## Collected material
★ ★ ★ ★ ★
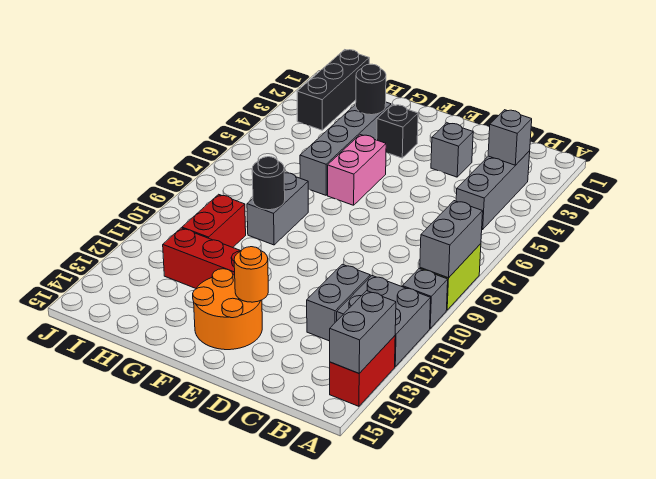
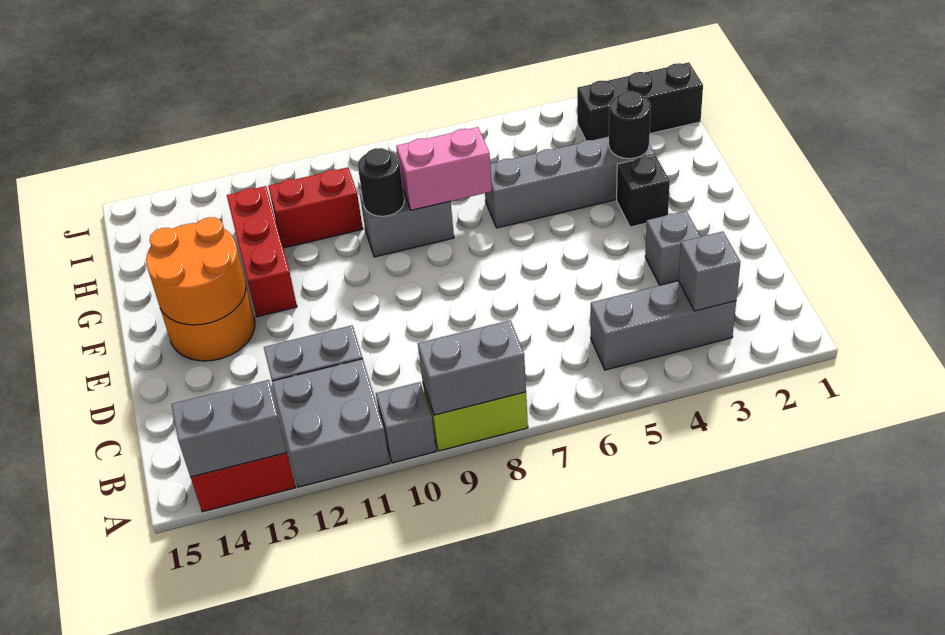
orange round brick E13 level 2 -> orange round brick E13:F14 level 2
pink brick F5:F6 level 1 -> pink brick G7:G8 level 2

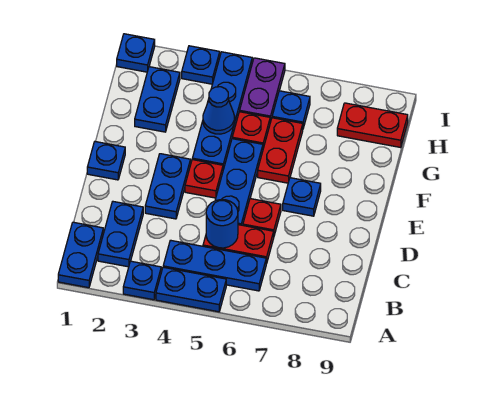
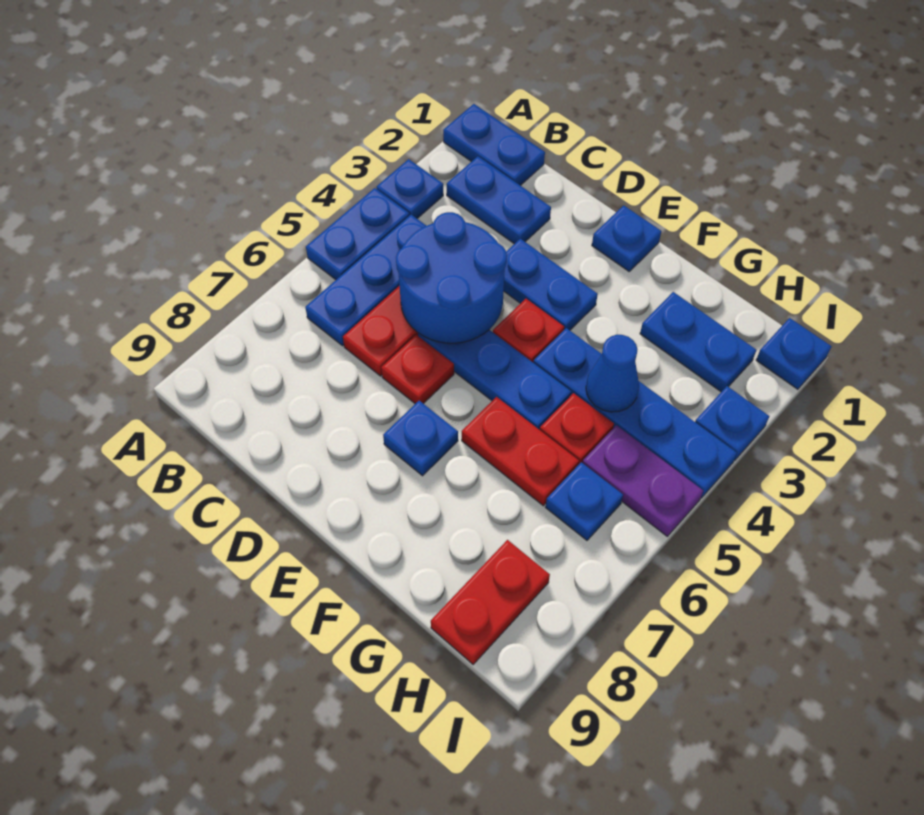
blue round brick C5 level 2 -> blue round brick C4:D5 level 2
★ ★ ★ ★ ★
Give the data above again, exactly, with every picture removed.

## Task response
orange round brick E13 level 2 -> orange round brick E13:F14 level 2
pink brick F5:F6 level 1 -> pink brick G7:G8 level 2

blue round brick C5 level 2 -> blue round brick C4:D5 level 2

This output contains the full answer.